[Change detection data]
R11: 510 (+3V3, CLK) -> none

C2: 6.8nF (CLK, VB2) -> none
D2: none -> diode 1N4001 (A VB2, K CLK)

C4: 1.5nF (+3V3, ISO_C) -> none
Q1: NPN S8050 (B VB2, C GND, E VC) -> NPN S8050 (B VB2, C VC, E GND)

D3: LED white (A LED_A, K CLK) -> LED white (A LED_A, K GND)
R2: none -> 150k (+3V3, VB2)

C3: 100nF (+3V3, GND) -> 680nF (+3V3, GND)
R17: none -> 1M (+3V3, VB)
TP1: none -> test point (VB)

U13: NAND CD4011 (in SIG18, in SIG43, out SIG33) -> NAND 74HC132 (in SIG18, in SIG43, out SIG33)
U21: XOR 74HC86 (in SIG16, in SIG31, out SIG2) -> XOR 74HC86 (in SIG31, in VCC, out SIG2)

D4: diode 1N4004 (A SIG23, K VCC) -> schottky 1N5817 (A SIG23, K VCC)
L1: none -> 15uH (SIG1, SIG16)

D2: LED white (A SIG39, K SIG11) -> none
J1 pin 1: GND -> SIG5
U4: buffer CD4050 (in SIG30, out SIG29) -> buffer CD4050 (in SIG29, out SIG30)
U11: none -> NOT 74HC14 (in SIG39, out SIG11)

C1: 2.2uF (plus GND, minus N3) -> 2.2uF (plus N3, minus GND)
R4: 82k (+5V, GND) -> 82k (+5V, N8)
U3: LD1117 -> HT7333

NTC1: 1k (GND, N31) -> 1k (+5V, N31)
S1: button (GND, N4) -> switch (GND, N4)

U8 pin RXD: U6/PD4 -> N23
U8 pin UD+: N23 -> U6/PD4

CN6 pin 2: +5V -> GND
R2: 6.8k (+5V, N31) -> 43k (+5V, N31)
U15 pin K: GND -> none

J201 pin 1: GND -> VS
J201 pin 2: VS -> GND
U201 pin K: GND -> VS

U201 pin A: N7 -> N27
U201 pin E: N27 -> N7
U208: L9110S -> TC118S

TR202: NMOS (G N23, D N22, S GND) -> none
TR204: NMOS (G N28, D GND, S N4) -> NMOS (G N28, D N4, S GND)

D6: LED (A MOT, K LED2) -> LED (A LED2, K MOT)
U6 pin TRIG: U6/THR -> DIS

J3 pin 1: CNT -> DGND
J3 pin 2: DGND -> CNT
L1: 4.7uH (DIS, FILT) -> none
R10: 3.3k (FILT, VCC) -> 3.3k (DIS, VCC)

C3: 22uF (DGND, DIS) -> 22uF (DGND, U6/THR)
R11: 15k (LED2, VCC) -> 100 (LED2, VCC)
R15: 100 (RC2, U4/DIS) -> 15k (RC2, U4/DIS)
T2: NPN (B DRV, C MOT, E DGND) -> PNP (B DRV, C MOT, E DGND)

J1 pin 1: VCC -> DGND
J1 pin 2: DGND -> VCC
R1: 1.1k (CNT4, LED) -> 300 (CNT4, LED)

## About this exercise
Print all records shown above, word for word.

## Solution for this exercise
R11: 510 (+3V3, CLK) -> none

C2: 6.8nF (CLK, VB2) -> none
D2: none -> diode 1N4001 (A VB2, K CLK)

C4: 1.5nF (+3V3, ISO_C) -> none
Q1: NPN S8050 (B VB2, C GND, E VC) -> NPN S8050 (B VB2, C VC, E GND)

D3: LED white (A LED_A, K CLK) -> LED white (A LED_A, K GND)
R2: none -> 150k (+3V3, VB2)

C3: 100nF (+3V3, GND) -> 680nF (+3V3, GND)
R17: none -> 1M (+3V3, VB)
TP1: none -> test point (VB)

U13: NAND CD4011 (in SIG18, in SIG43, out SIG33) -> NAND 74HC132 (in SIG18, in SIG43, out SIG33)
U21: XOR 74HC86 (in SIG16, in SIG31, out SIG2) -> XOR 74HC86 (in SIG31, in VCC, out SIG2)

D4: diode 1N4004 (A SIG23, K VCC) -> schottky 1N5817 (A SIG23, K VCC)
L1: none -> 15uH (SIG1, SIG16)

D2: LED white (A SIG39, K SIG11) -> none
J1 pin 1: GND -> SIG5
U4: buffer CD4050 (in SIG30, out SIG29) -> buffer CD4050 (in SIG29, out SIG30)
U11: none -> NOT 74HC14 (in SIG39, out SIG11)

C1: 2.2uF (plus GND, minus N3) -> 2.2uF (plus N3, minus GND)
R4: 82k (+5V, GND) -> 82k (+5V, N8)
U3: LD1117 -> HT7333

NTC1: 1k (GND, N31) -> 1k (+5V, N31)
S1: button (GND, N4) -> switch (GND, N4)

U8 pin RXD: U6/PD4 -> N23
U8 pin UD+: N23 -> U6/PD4

CN6 pin 2: +5V -> GND
R2: 6.8k (+5V, N31) -> 43k (+5V, N31)
U15 pin K: GND -> none

J201 pin 1: GND -> VS
J201 pin 2: VS -> GND
U201 pin K: GND -> VS

U201 pin A: N7 -> N27
U201 pin E: N27 -> N7
U208: L9110S -> TC118S

TR202: NMOS (G N23, D N22, S GND) -> none
TR204: NMOS (G N28, D GND, S N4) -> NMOS (G N28, D N4, S GND)

D6: LED (A MOT, K LED2) -> LED (A LED2, K MOT)
U6 pin TRIG: U6/THR -> DIS

J3 pin 1: CNT -> DGND
J3 pin 2: DGND -> CNT
L1: 4.7uH (DIS, FILT) -> none
R10: 3.3k (FILT, VCC) -> 3.3k (DIS, VCC)

C3: 22uF (DGND, DIS) -> 22uF (DGND, U6/THR)
R11: 15k (LED2, VCC) -> 100 (LED2, VCC)
R15: 100 (RC2, U4/DIS) -> 15k (RC2, U4/DIS)
T2: NPN (B DRV, C MOT, E DGND) -> PNP (B DRV, C MOT, E DGND)

J1 pin 1: VCC -> DGND
J1 pin 2: DGND -> VCC
R1: 1.1k (CNT4, LED) -> 300 (CNT4, LED)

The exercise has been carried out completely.